Items listed in a dataset
━━━━━━━━━━━━━━━━━━━━━━━━━━━━━━
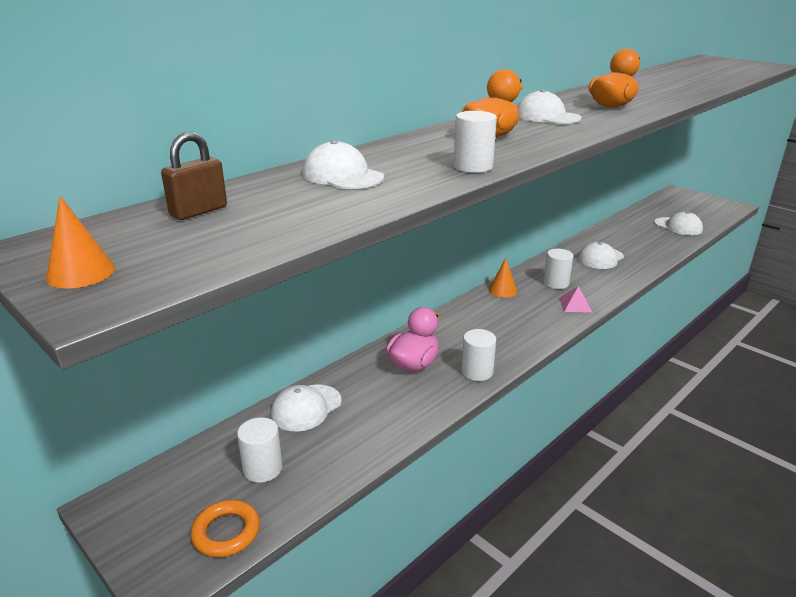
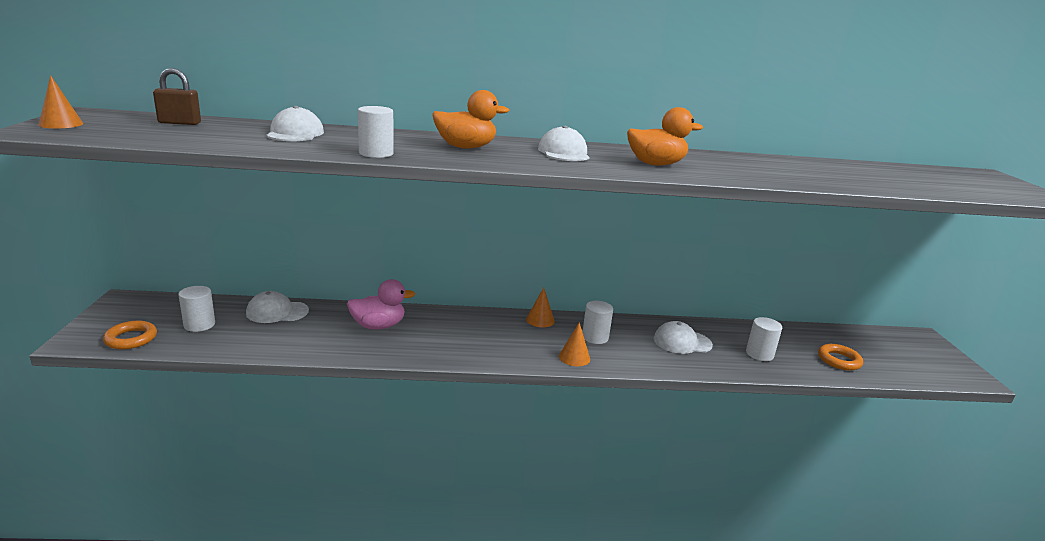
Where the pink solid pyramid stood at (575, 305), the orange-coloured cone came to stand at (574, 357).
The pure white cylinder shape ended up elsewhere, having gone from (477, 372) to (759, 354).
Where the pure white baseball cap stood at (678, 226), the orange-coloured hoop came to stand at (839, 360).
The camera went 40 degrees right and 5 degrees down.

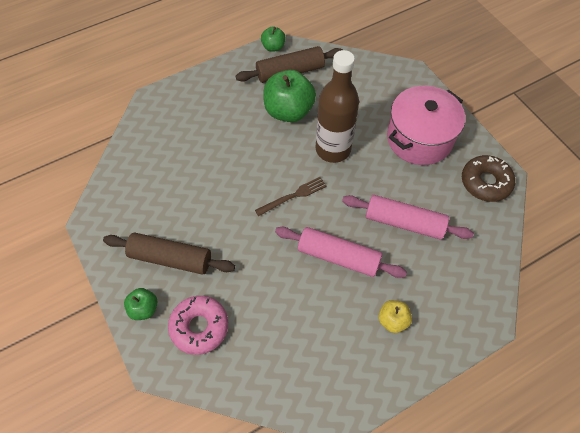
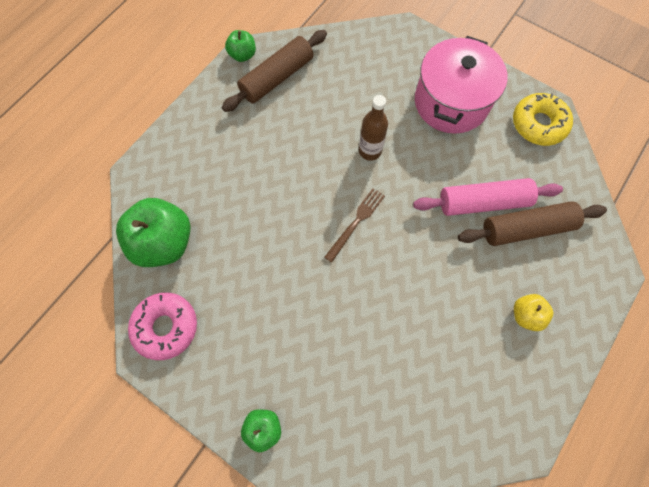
The leaf-green toy apple ended up elsewhere, having gone from (288, 111) to (164, 242).
The pink glazed donut ended up elsewhere, having gone from (199, 327) to (166, 327).
The size of the russet flask at (333, 149) changed by a factor of 0.56.
The russet pastry roller ended up elsewhere, having gone from (170, 258) to (526, 228).
What was the russet glazed donut at (485, 182) turned into the bright yellow glazed donut at (538, 124).
The second view lost the pink pastry roller at (338, 257).
The camera went 25 degrees left and 10 degrees up.

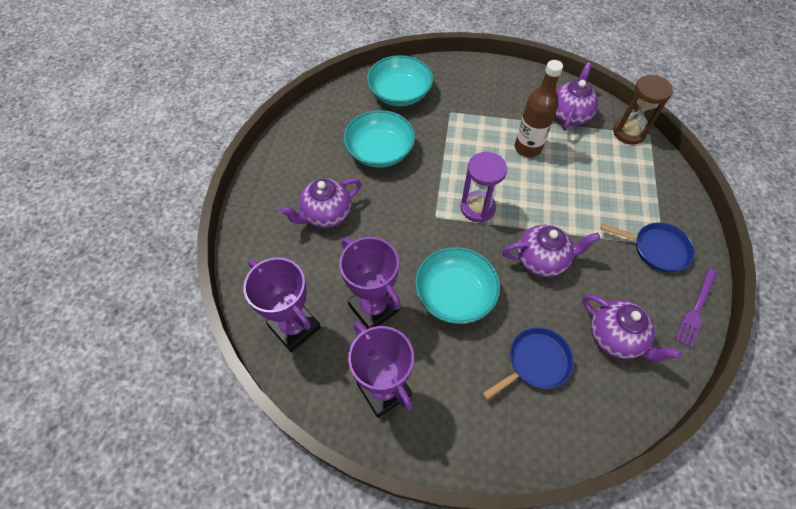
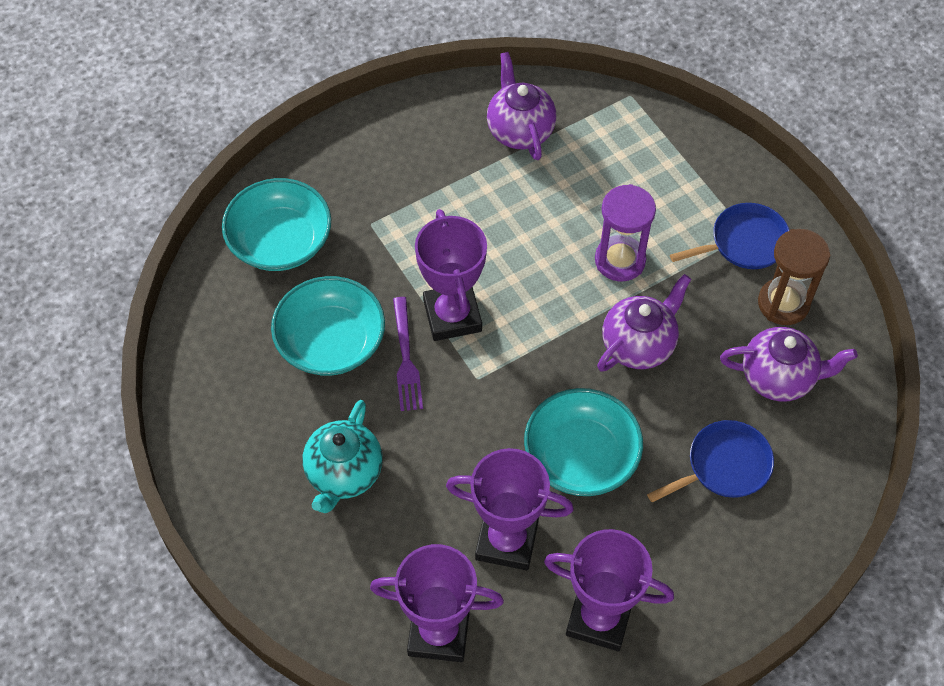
What was the royal purple tea pot at (326, 215) turned into the aqua tea pot at (344, 474).
The royal purple dinner fork ended up elsewhere, having gone from (696, 310) to (406, 359).
The second view gained the royal purple award cup at (452, 316).
The royal purple hourglass ended up elsewhere, having gone from (477, 208) to (620, 260).
The royal blue pan at (535, 362) ended up facing another way, 45 degrees clockwise from before.
The russet hourglass ended up elsewhere, having gone from (629, 133) to (783, 303).
The second view lost the russet flask at (527, 148).
The camera went 40 degrees left and 0 degrees up.

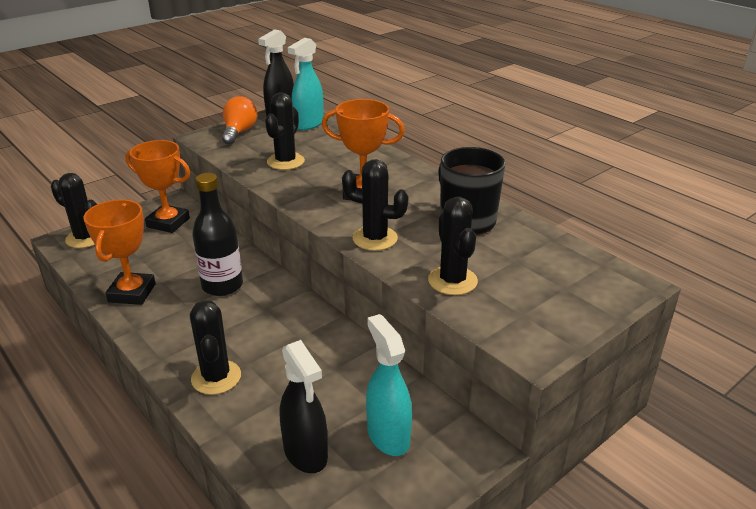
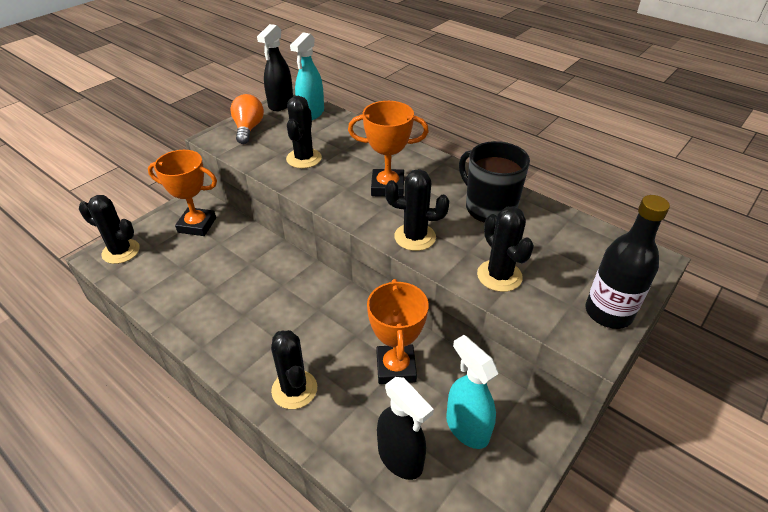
The orange-coloured award cup ended up elsewhere, having gone from (132, 293) to (396, 367).
The jet-black flask ended up elsewhere, having gone from (222, 286) to (608, 312).
The camera went 10 degrees left and 10 degrees up.

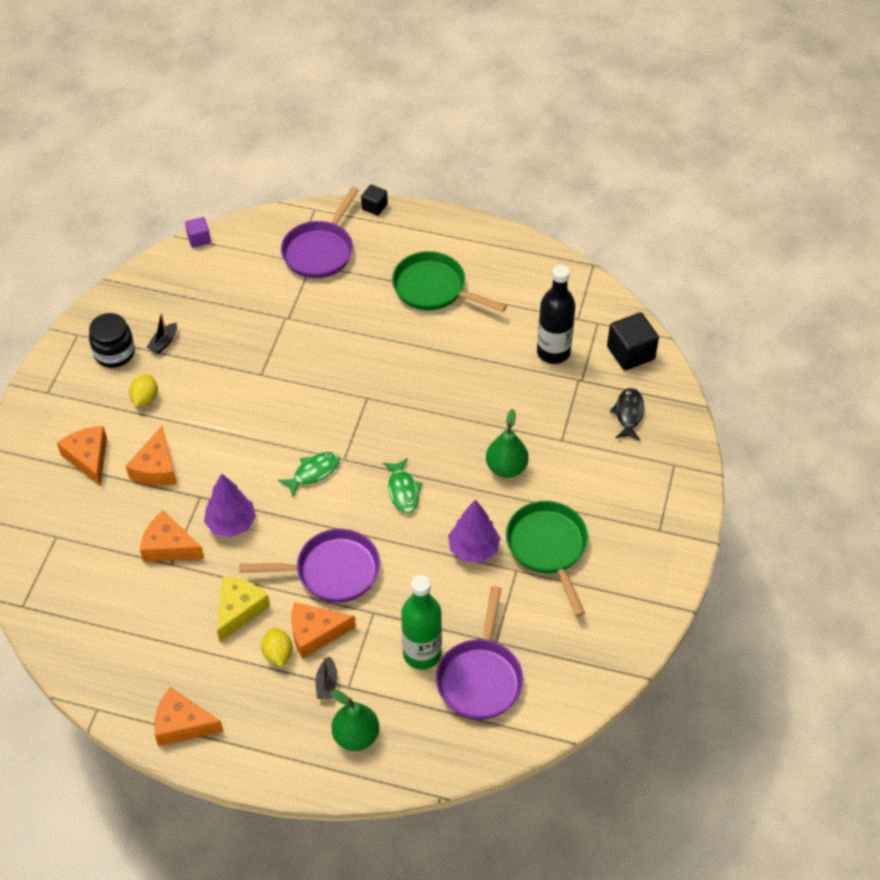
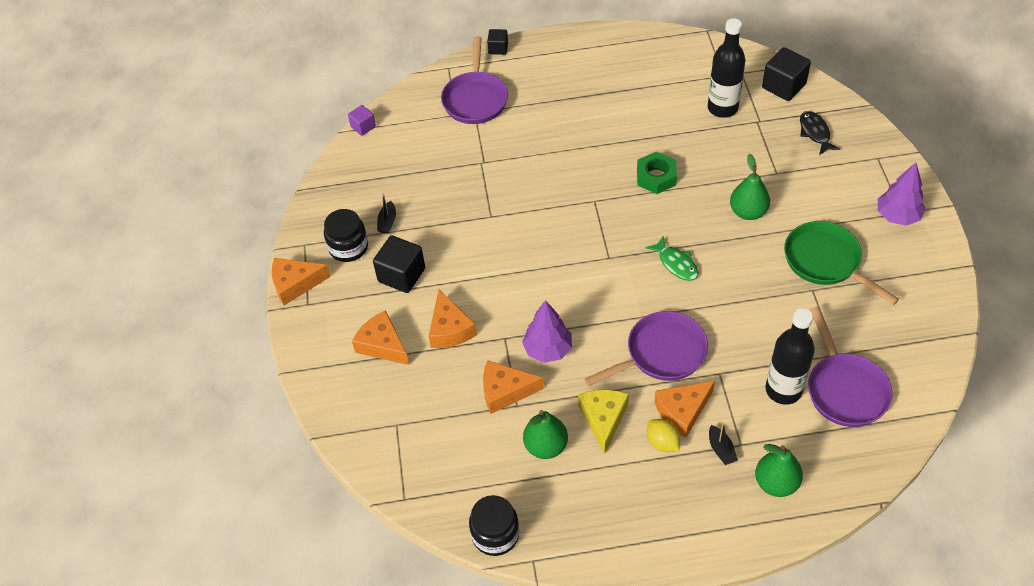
The orange-coloured piece of cheese ended up elsewhere, having gone from (182, 724) to (295, 284).
Where the bright yellow lemon stood at (145, 399), the jet-black solid cube came to stand at (401, 275).
The second view gained the jet-black jar at (495, 535).
The second view gained the leaf-green pear at (546, 446).
The second view gained the leaf-green nut at (656, 177).
What was the leaf-green flask at (422, 653) turned into the jet-black flask at (783, 390).
The royal purple fir tree ended up elsewhere, having gone from (473, 549) to (897, 216).
The second view lost the leaf-green fish at (313, 472).
The second view lost the leaf-green pan at (434, 288).
The camera went 20 degrees left and 0 degrees up.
━━━━━━━━━━━━━━━━━━━━━━━━━━━━━━
Although pictures appear among the records above, none are to be output; print exactly the lines from the line containing "The second view gained the royal" through the line containing "The second view gained the leaf-green pear".

> **Output for this task**:
The second view gained the royal purple award cup at (452, 316).
The royal purple hourglass ended up elsewhere, having gone from (477, 208) to (620, 260).
The royal blue pan at (535, 362) ended up facing another way, 45 degrees clockwise from before.
The russet hourglass ended up elsewhere, having gone from (629, 133) to (783, 303).
The second view lost the russet flask at (527, 148).
The camera went 40 degrees left and 0 degrees up.

The orange-coloured award cup ended up elsewhere, having gone from (132, 293) to (396, 367).
The jet-black flask ended up elsewhere, having gone from (222, 286) to (608, 312).
The camera went 10 degrees left and 10 degrees up.

The orange-coloured piece of cheese ended up elsewhere, having gone from (182, 724) to (295, 284).
Where the bright yellow lemon stood at (145, 399), the jet-black solid cube came to stand at (401, 275).
The second view gained the jet-black jar at (495, 535).
The second view gained the leaf-green pear at (546, 446).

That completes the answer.